## Instruction
Copy out every line of the material below, keeping each character and line break unchanged. Leave the pictures out of your copy.

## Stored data
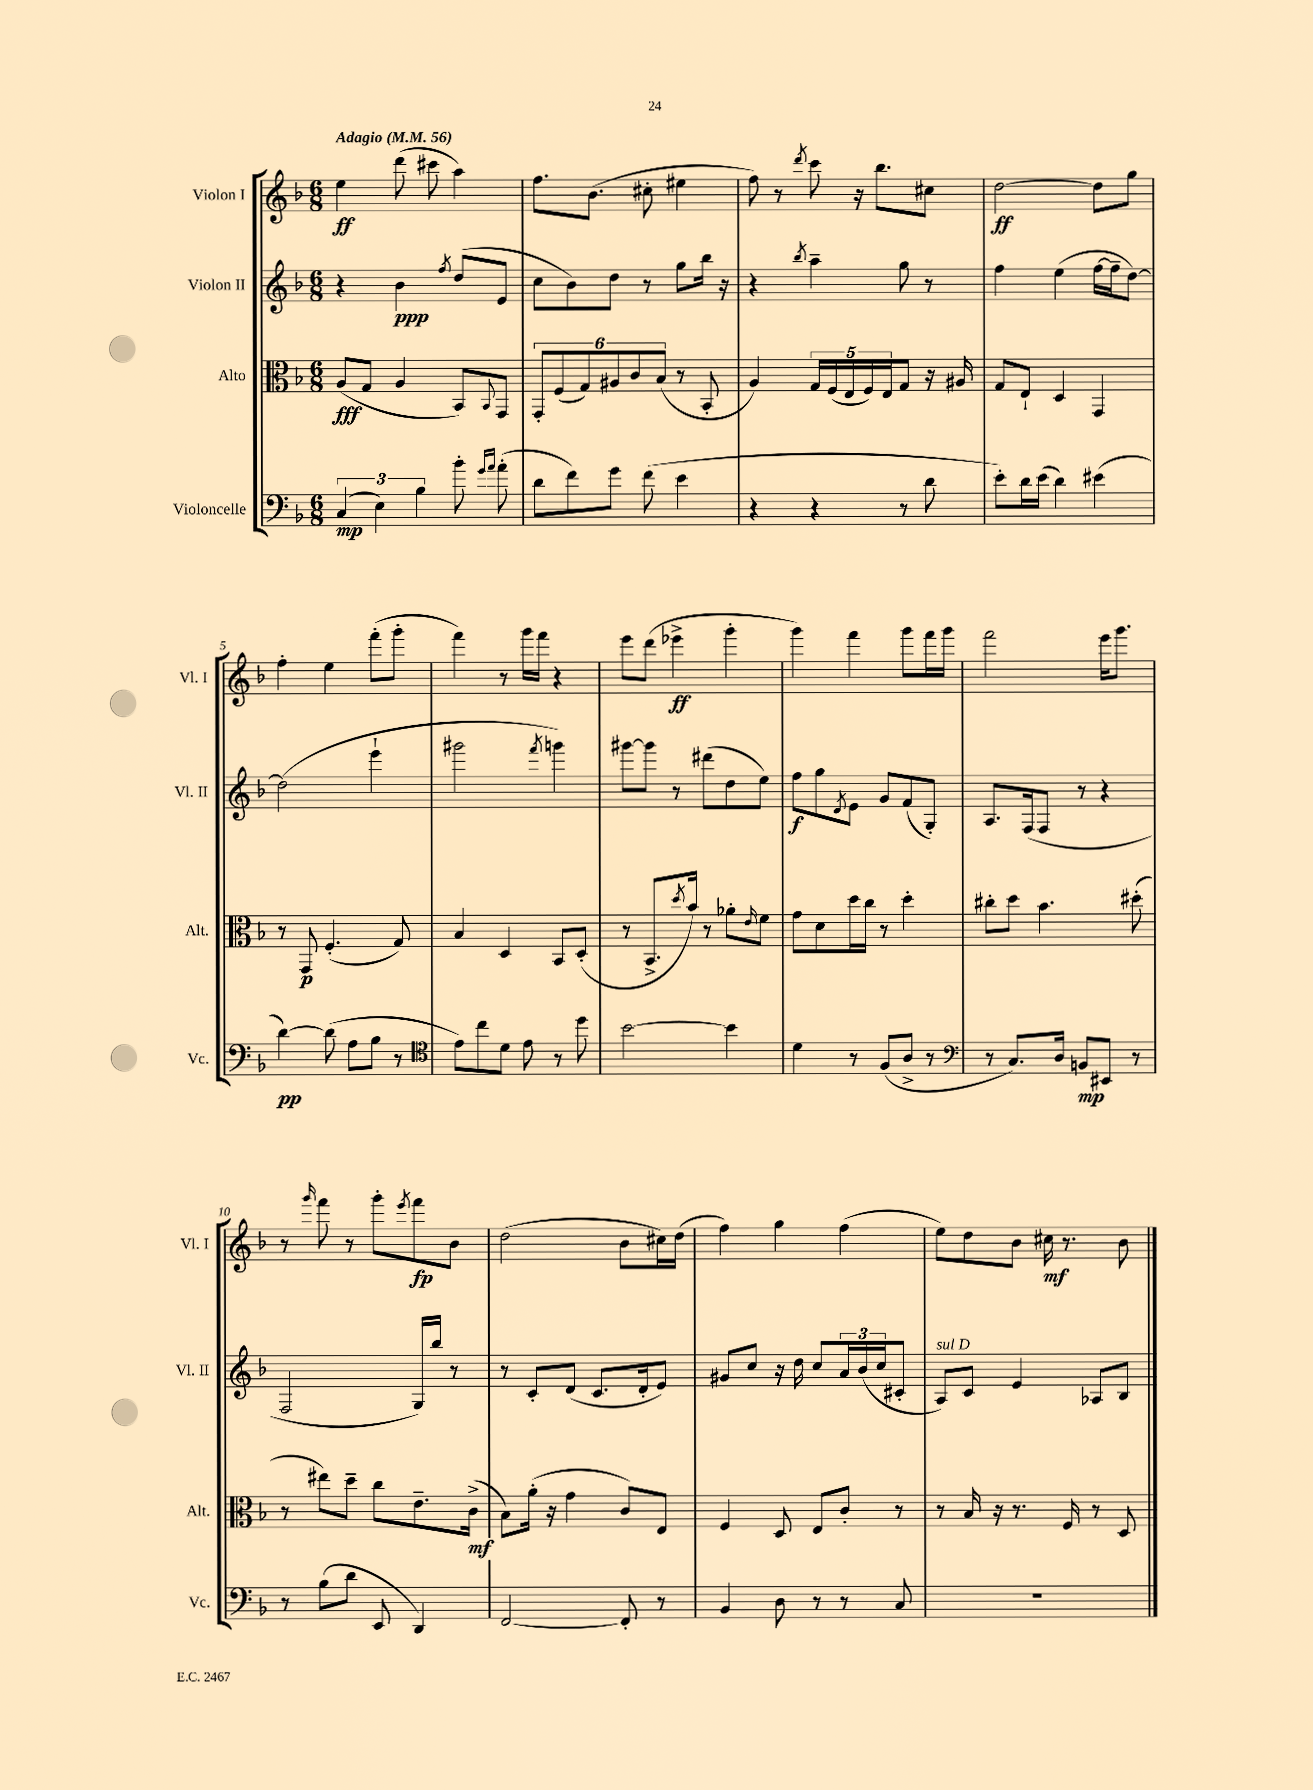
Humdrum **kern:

**kern	**kern	**kern	**kern
*staff4	*staff3	*staff2	*staff1
*clefF4	*clefC3	*clefG2	*clefG2
*k[b-]	*k[b-]	*k[b-]	*k[b-]
*M6/8	*M6/8	*M6/8	*M6/8
*MM56	*MM56	*MM56	*MM56
(6C	(8A	4r	4ee
.	8G	.	.
6E)	.	.	.
.	4A	4b-	(8ddd
6B-	.	.	.
.	.	.	8ccc#
.	.	8qff	.
8b-'	8BB-)	(8dd	4aa)
16qqg	.	.	.
16qqa	8qqBB-	.	.
(8a'	8GG	8e	.
=	=	=	=
8d	12GG'	8cc	8.ff
.	(12F	.	.
8f)	.	8b-)	.
.	12G)	.	.
.	.	.	(8.b-
8g	12A#	8dd	.
.	12c	.	.
(8f	.	8r	8cc#'
.	(12B-	.	.
4e	8r	8gg	4ee#
.	8BB-'	16bb-	.
.	.	16r	.
=	=	=	=
4r	4A)	4r	8ff)
.	.	.	8r
.	.	8qbb-	8qddd
4r	20G	4aa~	8ccc
.	(20F	.	.
.	20E	.	.
.	.	.	16r
.	20F)	.	.
.	.	.	8.bb-
.	20E	.	.
8r	8G	8gg	.
8d	16r	8r	8cc#
.	16A#	.	.
=	=	=	=
8e')	8G	4ff	[2dd
16d	8E`	.	.
(16e	.	.	.
4d)	4D	(4ee	.
(4e#	4GG	[16ff	8dd]
.	.	16ff~]	.
.	.	[8dd)	8gg
=	=	=	=
[4d)	8r	(2dd]	4ff'
.	8GG	.	.
(8d]	(4.F'	.	4ee
8A	.	.	.
8B-	.	4eee`	(8fff'
8r	8G)	.	8ggg'
=	=	=	=
*clefC4	*	*	*
8e)	4B-	2ggg#	4fff)
8cc	.	.	.
8d	4D	.	8r
8e	.	.	16ggg
.	.	.	16fff
.	.	8qfff	.
8r	8BB-	4ggg)	4r
8dd	(8D'	.	.
=	=	=	=
[2b-	8r	[8ggg#	8eee
.	8.BB-^	8ggg#]	(8ddd
.	.	8r	4eee-^
.	8qdd	.	.
.	16b-)	.	.
.	8r	(8ddd#	.
4b-]	8a-'	8dd	4ggg'
.	16qqe	.	.
.	8f	8ee)	.
=	=	=	=
4d	8g	8ff	4ggg)
.	8d	8gg	.
.	.	8qd	.
8r	16dd	8e	4fff
.	16cc	.	.
(8F	8r	8g	.
8A^	4dd'	(8f	8ggg
8r	.	8G')	16fff
.	.	.	16ggg
=	=	=	=
*clefF4	*	*	*
8r	8cc#'	8.A	2fff
8.C)	8dd	.	.
.	.	(16F	.
.	4.b-	8F	.
16D	.	.	.
8BB	.	8r	.
8EE#	.	4r	16eee
.	.	.	8.ggg
8r	(8dd#'	.	.
=	=	=	=
8r	8r	2F	8r
.	.	.	16qqggg
(8B-	8ee#)	.	8fff
8d	8dd~	.	8r
8EE	8cc	.	8ggg'
.	.	.	8qeee
4DD)	8.e~	16G)	8fff
.	.	16bb-	.
.	.	8r	8b-
.	(16c^	.	.
=	=	=	=
[2FF	8B-)	8r	(2dd
.	(16a'	8c'	.
.	16r	.	.
.	4g	(8d	.
.	.	8.c	.
8FF']	8c)	.	8b-
.	.	16d'	.
8r	8E	8e)	16cc#)
.	.	.	(16dd
=	=	=	=
4BB-	4F	8g#	4ff)
.	.	8cc	.
8D	8D	16r	4gg
.	.	16dd	.
8r	8E	8cc	.
8r	8c'	24a	(4ff
.	.	(24b-	.
.	.	24cc	.
8C	8r	8c#'	.
=	=	=	=
2.r	8r	8A)	8ee)
.	16B-	8c	8dd
.	16r	.	.
.	8.r	4e	8b-
.	.	.	16cc#
.	16F	.	8.r
.	8r	8A-	.
.	8D	8B-	8b-
==	==	==	==
*-	*-	*-	*-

## Expected output
Humdrum **kern:

**kern	**kern	**kern	**kern
*staff4	*staff3	*staff2	*staff1
*clefF4	*clefC3	*clefG2	*clefG2
*k[b-]	*k[b-]	*k[b-]	*k[b-]
*M6/8	*M6/8	*M6/8	*M6/8
*MM56	*MM56	*MM56	*MM56
(6C	(8A	4r	4ee
.	8G	.	.
6E)	.	.	.
.	4A	4b-	(8ddd
6B-	.	.	.
.	.	.	8ccc#
.	.	8qff	.
8b-'	8BB-)	(8dd	4aa)
16qqg	.	.	.
16qqa	8qqBB-	.	.
(8a'	8GG	8e	.
=	=	=	=
8d	12GG'	8cc	8.ff
.	(12F	.	.
8f)	.	8b-)	.
.	12G)	.	.
.	.	.	(8.b-
8g	12A#	8dd	.
.	12c	.	.
(8f	.	8r	8cc#'
.	(12B-	.	.
4e	8r	8gg	4ee#
.	8BB-'	16bb-	.
.	.	16r	.
=	=	=	=
4r	4A)	4r	8ff)
.	.	.	8r
.	.	8qbb-	8qddd
4r	20G	4aa~	8ccc
.	(20F	.	.
.	20E	.	.
.	.	.	16r
.	20F)	.	.
.	.	.	8.bb-
.	20E	.	.
8r	8G	8gg	.
8d	16r	8r	8cc#
.	16A#	.	.
=	=	=	=
8e')	8G	4ff	[2dd
16d	8E`	.	.
(16e	.	.	.
4d)	4D	(4ee	.
(4e#	4GG	[16ff	8dd]
.	.	16ff~]	.
.	.	[8dd)	8gg
=	=	=	=
[4d)	8r	(2dd]	4ff'
.	8GG	.	.
(8d]	(4.F'	.	4ee
8A	.	.	.
8B-	.	4eee`	(8fff'
8r	8G)	.	8ggg'
=	=	=	=
*clefC4	*	*	*
8e)	4B-	2ggg#	4fff)
8cc	.	.	.
8d	4D	.	8r
8e	.	.	16ggg
.	.	.	16fff
.	.	8qfff	.
8r	8BB-	4ggg)	4r
8dd	(8D'	.	.
=	=	=	=
[2b-	8r	[8ggg#	8eee
.	8.BB-^	8ggg#]	(8ddd
.	.	8r	4eee-^
.	8qdd	.	.
.	16b-)	.	.
.	8r	(8ddd#	.
4b-]	8a-'	8dd	4ggg'
.	16qqe	.	.
.	8f	8ee)	.
=	=	=	=
4d	8g	8ff	4ggg)
.	8d	8gg	.
.	.	8qd	.
8r	16dd	8e	4fff
.	16cc	.	.
(8F	8r	8g	.
8A^	4dd'	(8f	8ggg
8r	.	8G')	16fff
.	.	.	16ggg
=	=	=	=
*clefF4	*	*	*
8r	8cc#'	8.A	2fff
8.C)	8dd	.	.
.	.	(16F	.
.	4.b-	8F	.
16D	.	.	.
8BB	.	8r	.
8EE#	.	4r	16eee
.	.	.	8.ggg
8r	(8dd#'	.	.
=	=	=	=
8r	8r	2F	8r
.	.	.	16qqggg
(8B-	8ee#)	.	8fff
8d	8dd~	.	8r
8EE	8cc	.	8ggg'
.	.	.	8qeee
4DD)	8.e~	16G)	8fff
.	.	16bb-	.
.	.	8r	8b-
.	(16c^	.	.
=	=	=	=
[2FF	8B-)	8r	(2dd
.	(16a'	8c'	.
.	16r	.	.
.	4g	(8d	.
.	.	8.c	.
8FF']	8c)	.	8b-
.	.	16d'	.
8r	8E	8e)	16cc#)
.	.	.	(16dd
=	=	=	=
4BB-	4F	8g#	4ff)
.	.	8cc	.
8D	8D	16r	4gg
.	.	16dd	.
8r	8E	8cc	.
8r	8c'	24a	(4ff
.	.	(24b-	.
.	.	24cc	.
8C	8r	8c#'	.
=	=	=	=
2.r	8r	8A)	8ee)
.	16B-	8c	8dd
.	16r	.	.
.	8.r	4e	8b-
.	.	.	16cc#
.	16F	.	8.r
.	8r	8A-	.
.	8D	8B-	8b-
==	==	==	==
*-	*-	*-	*-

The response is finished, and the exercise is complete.